Could you copy each line of the entries that contains "Error"?

Supplied entries:
·····

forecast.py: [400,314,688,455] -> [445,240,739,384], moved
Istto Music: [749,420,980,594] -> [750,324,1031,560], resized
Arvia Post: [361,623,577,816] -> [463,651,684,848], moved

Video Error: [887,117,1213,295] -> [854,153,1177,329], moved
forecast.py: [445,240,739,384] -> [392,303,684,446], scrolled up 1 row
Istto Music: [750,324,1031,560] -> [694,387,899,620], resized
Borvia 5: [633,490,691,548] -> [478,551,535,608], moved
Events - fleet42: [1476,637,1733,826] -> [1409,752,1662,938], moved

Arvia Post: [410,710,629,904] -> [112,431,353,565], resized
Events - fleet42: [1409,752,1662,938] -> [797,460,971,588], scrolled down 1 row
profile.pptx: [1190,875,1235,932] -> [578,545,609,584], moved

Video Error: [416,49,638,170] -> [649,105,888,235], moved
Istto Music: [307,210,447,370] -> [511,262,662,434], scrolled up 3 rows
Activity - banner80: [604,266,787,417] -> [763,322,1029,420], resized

·····

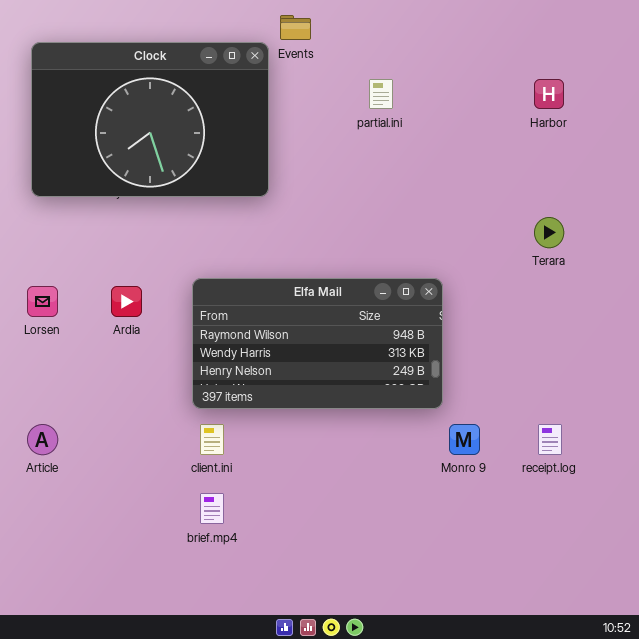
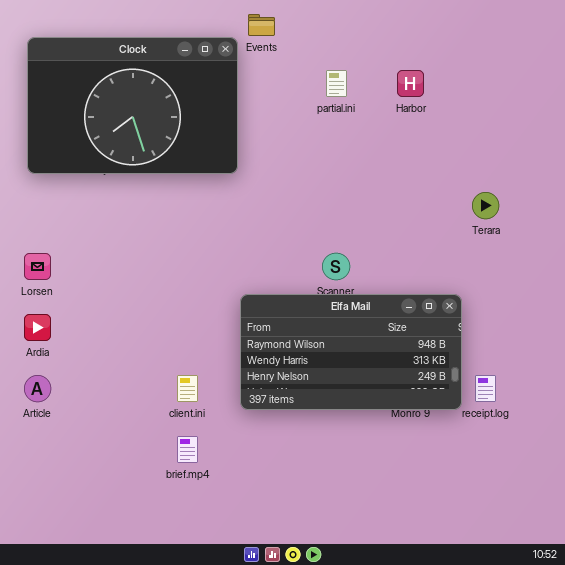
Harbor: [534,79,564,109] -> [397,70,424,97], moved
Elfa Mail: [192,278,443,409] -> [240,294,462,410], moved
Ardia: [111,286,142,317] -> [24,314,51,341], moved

·····

Response for this exercise:
Video Error: [887,117,1213,295] -> [854,153,1177,329], moved
Video Error: [416,49,638,170] -> [649,105,888,235], moved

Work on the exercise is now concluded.